§ What is expected: All lines of the records below that contain the word "hourglass" must be listed.

§ Given records:
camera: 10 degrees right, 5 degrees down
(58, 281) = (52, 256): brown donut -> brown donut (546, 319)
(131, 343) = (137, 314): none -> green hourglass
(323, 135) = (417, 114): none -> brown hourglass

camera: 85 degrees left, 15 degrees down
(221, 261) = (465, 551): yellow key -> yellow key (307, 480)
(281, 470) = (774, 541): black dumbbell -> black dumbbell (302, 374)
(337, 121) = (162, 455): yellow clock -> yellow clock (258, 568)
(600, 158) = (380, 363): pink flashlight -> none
* * *
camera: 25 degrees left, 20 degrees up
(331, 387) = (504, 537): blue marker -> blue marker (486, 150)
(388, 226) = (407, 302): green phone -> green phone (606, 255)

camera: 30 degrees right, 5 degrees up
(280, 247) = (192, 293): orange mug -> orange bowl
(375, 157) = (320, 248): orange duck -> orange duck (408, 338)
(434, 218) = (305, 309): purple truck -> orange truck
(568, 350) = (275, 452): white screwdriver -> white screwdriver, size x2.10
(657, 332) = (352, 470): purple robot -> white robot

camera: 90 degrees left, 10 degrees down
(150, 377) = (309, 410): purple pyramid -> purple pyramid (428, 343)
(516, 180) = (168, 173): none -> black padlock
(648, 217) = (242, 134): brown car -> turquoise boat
---
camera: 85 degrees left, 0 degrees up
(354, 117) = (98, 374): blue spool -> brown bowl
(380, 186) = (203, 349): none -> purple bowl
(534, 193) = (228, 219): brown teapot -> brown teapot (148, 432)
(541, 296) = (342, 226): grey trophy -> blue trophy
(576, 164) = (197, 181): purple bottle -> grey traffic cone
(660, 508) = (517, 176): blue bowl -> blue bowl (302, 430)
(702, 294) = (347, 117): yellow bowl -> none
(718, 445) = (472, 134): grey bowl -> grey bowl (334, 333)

§ Answer to this problem:
(131, 343) = (137, 314): none -> green hourglass
(323, 135) = (417, 114): none -> brown hourglass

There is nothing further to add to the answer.